> **What to produce**
Write out every entry below word for word, leaving nothing out.

> **Excerpted records**
-=-=-=-=-
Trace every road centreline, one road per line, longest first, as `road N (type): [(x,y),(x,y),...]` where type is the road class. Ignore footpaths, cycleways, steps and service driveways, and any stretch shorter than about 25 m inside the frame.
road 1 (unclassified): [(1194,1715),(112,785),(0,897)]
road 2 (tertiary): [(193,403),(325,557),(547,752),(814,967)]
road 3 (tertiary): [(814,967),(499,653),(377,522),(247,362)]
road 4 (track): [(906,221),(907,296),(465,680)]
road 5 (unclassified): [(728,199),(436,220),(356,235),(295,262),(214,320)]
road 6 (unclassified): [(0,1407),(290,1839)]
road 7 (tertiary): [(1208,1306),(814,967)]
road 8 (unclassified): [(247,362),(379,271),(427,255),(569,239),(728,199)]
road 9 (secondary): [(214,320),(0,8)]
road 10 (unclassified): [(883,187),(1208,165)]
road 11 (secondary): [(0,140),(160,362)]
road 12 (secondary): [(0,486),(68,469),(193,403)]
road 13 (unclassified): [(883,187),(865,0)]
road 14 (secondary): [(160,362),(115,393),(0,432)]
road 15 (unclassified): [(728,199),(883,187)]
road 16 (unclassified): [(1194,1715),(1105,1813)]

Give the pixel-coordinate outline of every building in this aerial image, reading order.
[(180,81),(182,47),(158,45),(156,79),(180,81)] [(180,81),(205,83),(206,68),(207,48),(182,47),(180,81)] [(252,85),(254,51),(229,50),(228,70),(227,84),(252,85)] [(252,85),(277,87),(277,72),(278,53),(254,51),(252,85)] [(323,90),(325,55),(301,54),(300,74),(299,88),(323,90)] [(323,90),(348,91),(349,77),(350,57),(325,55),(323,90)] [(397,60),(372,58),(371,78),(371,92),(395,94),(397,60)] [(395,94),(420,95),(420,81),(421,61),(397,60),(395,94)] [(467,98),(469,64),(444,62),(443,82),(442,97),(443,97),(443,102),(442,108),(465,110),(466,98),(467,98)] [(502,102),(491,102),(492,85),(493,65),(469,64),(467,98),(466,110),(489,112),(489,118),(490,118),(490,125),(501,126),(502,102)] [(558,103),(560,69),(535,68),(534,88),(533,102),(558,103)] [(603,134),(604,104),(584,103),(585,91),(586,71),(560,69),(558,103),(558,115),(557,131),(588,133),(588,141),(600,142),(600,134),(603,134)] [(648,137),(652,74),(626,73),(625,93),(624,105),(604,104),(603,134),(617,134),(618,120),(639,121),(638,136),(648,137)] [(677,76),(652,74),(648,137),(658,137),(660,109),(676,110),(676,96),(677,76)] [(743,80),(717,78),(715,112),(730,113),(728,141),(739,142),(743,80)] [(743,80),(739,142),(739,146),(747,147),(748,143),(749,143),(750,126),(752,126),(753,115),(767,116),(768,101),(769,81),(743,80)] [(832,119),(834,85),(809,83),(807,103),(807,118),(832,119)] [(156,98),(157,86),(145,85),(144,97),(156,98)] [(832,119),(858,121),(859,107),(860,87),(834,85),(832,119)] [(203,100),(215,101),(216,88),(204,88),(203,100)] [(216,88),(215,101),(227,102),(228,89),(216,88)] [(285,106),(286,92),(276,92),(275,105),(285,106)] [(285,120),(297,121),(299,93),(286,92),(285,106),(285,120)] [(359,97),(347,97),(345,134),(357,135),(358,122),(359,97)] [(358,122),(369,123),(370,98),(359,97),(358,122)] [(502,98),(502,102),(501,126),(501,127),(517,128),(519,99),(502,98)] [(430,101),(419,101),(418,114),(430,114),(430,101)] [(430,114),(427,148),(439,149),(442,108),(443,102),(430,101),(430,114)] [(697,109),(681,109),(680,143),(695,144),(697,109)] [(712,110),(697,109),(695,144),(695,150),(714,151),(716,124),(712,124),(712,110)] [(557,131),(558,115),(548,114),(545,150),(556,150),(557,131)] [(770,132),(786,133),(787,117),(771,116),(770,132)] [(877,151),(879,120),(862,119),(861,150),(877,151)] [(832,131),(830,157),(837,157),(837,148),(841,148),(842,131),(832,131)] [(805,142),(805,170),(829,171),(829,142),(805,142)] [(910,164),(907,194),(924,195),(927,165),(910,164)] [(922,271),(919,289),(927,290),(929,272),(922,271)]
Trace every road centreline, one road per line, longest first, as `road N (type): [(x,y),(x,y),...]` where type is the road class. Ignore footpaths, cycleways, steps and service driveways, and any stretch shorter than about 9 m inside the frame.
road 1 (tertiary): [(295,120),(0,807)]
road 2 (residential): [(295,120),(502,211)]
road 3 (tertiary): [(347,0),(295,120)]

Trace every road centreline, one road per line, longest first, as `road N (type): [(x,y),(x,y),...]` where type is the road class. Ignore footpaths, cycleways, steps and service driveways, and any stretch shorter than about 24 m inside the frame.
-=-=-=-=-
> **Completed exercise**
Trace every road centreline, one road per line, longest first, as `road N (type): [(x,y),(x,y),...]` where type is the road class. Ignore footpaths, cycleways, steps and service driveways, and any stretch shorter than about 25 m inside the frame.
road 1 (unclassified): [(1194,1715),(112,785),(0,897)]
road 2 (tertiary): [(193,403),(325,557),(547,752),(814,967)]
road 3 (tertiary): [(814,967),(499,653),(377,522),(247,362)]
road 4 (track): [(906,221),(907,296),(465,680)]
road 5 (unclassified): [(728,199),(436,220),(356,235),(295,262),(214,320)]
road 6 (unclassified): [(0,1407),(290,1839)]
road 7 (tertiary): [(1208,1306),(814,967)]
road 8 (unclassified): [(247,362),(379,271),(427,255),(569,239),(728,199)]
road 9 (secondary): [(214,320),(0,8)]
road 10 (unclassified): [(883,187),(1208,165)]
road 11 (secondary): [(0,140),(160,362)]
road 12 (secondary): [(0,486),(68,469),(193,403)]
road 13 (unclassified): [(883,187),(865,0)]
road 14 (secondary): [(160,362),(115,393),(0,432)]
road 15 (unclassified): [(728,199),(883,187)]
road 16 (unclassified): [(1194,1715),(1105,1813)]

Give the pixel-coordinate outline of every building in this aerial image, reading order.
[(180,81),(182,47),(158,45),(156,79),(180,81)] [(180,81),(205,83),(206,68),(207,48),(182,47),(180,81)] [(252,85),(254,51),(229,50),(228,70),(227,84),(252,85)] [(252,85),(277,87),(277,72),(278,53),(254,51),(252,85)] [(323,90),(325,55),(301,54),(300,74),(299,88),(323,90)] [(323,90),(348,91),(349,77),(350,57),(325,55),(323,90)] [(397,60),(372,58),(371,78),(371,92),(395,94),(397,60)] [(395,94),(420,95),(420,81),(421,61),(397,60),(395,94)] [(467,98),(469,64),(444,62),(443,82),(442,97),(443,97),(443,102),(442,108),(465,110),(466,98),(467,98)] [(502,102),(491,102),(492,85),(493,65),(469,64),(467,98),(466,110),(489,112),(489,118),(490,118),(490,125),(501,126),(502,102)] [(558,103),(560,69),(535,68),(534,88),(533,102),(558,103)] [(603,134),(604,104),(584,103),(585,91),(586,71),(560,69),(558,103),(558,115),(557,131),(588,133),(588,141),(600,142),(600,134),(603,134)] [(648,137),(652,74),(626,73),(625,93),(624,105),(604,104),(603,134),(617,134),(618,120),(639,121),(638,136),(648,137)] [(677,76),(652,74),(648,137),(658,137),(660,109),(676,110),(676,96),(677,76)] [(743,80),(717,78),(715,112),(730,113),(728,141),(739,142),(743,80)] [(743,80),(739,142),(739,146),(747,147),(748,143),(749,143),(750,126),(752,126),(753,115),(767,116),(768,101),(769,81),(743,80)] [(832,119),(834,85),(809,83),(807,103),(807,118),(832,119)] [(156,98),(157,86),(145,85),(144,97),(156,98)] [(832,119),(858,121),(859,107),(860,87),(834,85),(832,119)] [(203,100),(215,101),(216,88),(204,88),(203,100)] [(216,88),(215,101),(227,102),(228,89),(216,88)] [(285,106),(286,92),(276,92),(275,105),(285,106)] [(285,120),(297,121),(299,93),(286,92),(285,106),(285,120)] [(359,97),(347,97),(345,134),(357,135),(358,122),(359,97)] [(358,122),(369,123),(370,98),(359,97),(358,122)] [(502,98),(502,102),(501,126),(501,127),(517,128),(519,99),(502,98)] [(430,101),(419,101),(418,114),(430,114),(430,101)] [(430,114),(427,148),(439,149),(442,108),(443,102),(430,101),(430,114)] [(697,109),(681,109),(680,143),(695,144),(697,109)] [(712,110),(697,109),(695,144),(695,150),(714,151),(716,124),(712,124),(712,110)] [(557,131),(558,115),(548,114),(545,150),(556,150),(557,131)] [(770,132),(786,133),(787,117),(771,116),(770,132)] [(877,151),(879,120),(862,119),(861,150),(877,151)] [(832,131),(830,157),(837,157),(837,148),(841,148),(842,131),(832,131)] [(805,142),(805,170),(829,171),(829,142),(805,142)] [(910,164),(907,194),(924,195),(927,165),(910,164)] [(922,271),(919,289),(927,290),(929,272),(922,271)]
Trace every road centreline, one road per line, longest first, as `road N (type): [(x,y),(x,y),...]` where type is the road class. Ignore footpaths, cycleways, steps and service driveways, and any stretch shorter than about 9 m inside the frame.
road 1 (tertiary): [(295,120),(0,807)]
road 2 (residential): [(295,120),(502,211)]
road 3 (tertiary): [(347,0),(295,120)]

Trace every road centreline, one road per line, longest first, as `road N (type): [(x,y),(x,y),...]` where type is the road class. Ignore footpaths, cycleways, steps and service driveways, and any stretch shorter than about 24 m inside the frame.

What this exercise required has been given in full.